## Goal:
List every line of the records that contains the string "shortInstrumentName". Case must match.
++++++++
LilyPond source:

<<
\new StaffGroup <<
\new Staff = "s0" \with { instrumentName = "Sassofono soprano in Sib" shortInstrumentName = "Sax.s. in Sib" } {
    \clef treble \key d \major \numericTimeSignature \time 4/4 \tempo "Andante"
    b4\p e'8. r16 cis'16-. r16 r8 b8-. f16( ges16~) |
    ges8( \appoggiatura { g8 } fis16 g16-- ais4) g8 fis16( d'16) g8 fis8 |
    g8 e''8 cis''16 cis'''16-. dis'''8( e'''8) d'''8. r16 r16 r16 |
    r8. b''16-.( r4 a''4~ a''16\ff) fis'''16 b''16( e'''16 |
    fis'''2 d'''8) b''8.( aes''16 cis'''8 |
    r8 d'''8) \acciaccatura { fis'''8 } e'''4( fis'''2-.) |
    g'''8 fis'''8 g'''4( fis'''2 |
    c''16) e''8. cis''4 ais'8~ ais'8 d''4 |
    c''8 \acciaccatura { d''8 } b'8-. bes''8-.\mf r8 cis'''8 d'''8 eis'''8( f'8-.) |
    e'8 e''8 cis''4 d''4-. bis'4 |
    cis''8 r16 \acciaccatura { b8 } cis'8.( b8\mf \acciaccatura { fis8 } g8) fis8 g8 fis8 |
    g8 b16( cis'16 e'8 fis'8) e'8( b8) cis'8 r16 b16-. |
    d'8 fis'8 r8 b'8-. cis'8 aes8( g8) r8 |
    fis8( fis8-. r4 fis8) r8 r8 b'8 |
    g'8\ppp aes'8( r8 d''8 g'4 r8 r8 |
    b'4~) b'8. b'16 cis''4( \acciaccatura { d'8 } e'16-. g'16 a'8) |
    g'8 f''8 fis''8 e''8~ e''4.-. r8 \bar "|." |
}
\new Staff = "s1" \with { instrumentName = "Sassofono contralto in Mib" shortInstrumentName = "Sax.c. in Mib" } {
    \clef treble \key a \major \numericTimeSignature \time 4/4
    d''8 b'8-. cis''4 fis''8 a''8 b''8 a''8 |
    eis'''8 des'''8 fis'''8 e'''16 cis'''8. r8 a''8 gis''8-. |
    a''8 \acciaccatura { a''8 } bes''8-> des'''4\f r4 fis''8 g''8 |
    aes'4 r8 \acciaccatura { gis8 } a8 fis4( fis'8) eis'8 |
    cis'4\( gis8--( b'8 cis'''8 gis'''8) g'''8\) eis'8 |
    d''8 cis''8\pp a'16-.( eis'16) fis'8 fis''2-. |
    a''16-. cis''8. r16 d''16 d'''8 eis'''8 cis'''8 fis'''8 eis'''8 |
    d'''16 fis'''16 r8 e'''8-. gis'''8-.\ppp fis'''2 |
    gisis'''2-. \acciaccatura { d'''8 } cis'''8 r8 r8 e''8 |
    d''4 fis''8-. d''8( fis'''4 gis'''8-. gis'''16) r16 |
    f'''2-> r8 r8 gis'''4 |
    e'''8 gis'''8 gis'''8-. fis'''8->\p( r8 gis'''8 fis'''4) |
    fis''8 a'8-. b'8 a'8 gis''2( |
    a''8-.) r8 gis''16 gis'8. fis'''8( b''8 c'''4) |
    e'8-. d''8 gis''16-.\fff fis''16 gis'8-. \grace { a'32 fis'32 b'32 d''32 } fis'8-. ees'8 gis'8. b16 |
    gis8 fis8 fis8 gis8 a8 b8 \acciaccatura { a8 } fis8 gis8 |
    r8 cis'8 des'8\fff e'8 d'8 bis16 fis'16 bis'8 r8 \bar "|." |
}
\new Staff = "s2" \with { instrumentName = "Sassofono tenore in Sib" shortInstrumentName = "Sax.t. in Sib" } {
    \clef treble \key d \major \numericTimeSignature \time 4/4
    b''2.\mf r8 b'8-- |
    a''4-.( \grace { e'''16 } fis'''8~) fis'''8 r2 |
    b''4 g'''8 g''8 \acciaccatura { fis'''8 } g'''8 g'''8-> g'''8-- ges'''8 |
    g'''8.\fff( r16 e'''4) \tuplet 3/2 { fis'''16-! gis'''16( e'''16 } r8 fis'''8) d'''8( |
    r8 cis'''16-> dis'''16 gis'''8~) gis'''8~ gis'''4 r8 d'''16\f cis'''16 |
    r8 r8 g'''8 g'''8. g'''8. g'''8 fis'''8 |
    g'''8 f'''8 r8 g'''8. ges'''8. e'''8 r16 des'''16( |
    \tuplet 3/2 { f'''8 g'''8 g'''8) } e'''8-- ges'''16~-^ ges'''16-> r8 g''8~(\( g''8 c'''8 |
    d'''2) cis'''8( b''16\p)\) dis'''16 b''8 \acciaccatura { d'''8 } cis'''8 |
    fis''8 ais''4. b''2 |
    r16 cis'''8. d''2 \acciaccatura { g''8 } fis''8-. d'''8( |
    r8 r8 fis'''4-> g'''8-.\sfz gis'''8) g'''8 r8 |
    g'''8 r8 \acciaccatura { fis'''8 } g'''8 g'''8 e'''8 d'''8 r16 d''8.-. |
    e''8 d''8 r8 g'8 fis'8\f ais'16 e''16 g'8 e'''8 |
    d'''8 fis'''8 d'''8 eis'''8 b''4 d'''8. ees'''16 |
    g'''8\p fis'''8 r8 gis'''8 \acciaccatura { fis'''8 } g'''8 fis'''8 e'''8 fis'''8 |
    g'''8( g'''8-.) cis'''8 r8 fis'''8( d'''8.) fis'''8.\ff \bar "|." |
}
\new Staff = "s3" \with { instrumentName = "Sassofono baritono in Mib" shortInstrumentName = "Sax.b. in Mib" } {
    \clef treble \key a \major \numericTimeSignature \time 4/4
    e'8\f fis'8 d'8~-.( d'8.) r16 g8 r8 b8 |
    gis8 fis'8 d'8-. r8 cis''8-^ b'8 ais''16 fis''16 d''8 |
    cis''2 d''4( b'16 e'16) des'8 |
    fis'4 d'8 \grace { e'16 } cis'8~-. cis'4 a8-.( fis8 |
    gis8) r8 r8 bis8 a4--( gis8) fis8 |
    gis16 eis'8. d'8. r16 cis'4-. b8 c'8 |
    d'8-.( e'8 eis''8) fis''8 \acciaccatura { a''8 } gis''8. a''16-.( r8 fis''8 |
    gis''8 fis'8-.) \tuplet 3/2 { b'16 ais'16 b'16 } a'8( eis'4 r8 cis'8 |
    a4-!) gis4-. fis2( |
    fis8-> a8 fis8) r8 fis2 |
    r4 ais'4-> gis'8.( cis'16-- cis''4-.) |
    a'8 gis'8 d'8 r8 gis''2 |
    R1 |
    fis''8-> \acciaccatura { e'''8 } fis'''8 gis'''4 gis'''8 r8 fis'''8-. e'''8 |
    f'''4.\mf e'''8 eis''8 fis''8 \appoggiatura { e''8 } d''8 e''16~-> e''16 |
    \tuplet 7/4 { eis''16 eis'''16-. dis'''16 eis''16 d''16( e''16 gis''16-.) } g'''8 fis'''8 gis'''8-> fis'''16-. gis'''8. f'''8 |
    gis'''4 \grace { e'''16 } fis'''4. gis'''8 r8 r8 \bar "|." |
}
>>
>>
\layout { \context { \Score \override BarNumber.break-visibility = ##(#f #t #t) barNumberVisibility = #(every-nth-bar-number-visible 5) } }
++++++++
## Task answer:
\new Staff = "s0" \with { instrumentName = "Sassofono soprano in Sib" shortInstrumentName = "Sax.s. in Sib" } {
\new Staff = "s1" \with { instrumentName = "Sassofono contralto in Mib" shortInstrumentName = "Sax.c. in Mib" } {
\new Staff = "s2" \with { instrumentName = "Sassofono tenore in Sib" shortInstrumentName = "Sax.t. in Sib" } {
\new Staff = "s3" \with { instrumentName = "Sassofono baritono in Mib" shortInstrumentName = "Sax.b. in Mib" } {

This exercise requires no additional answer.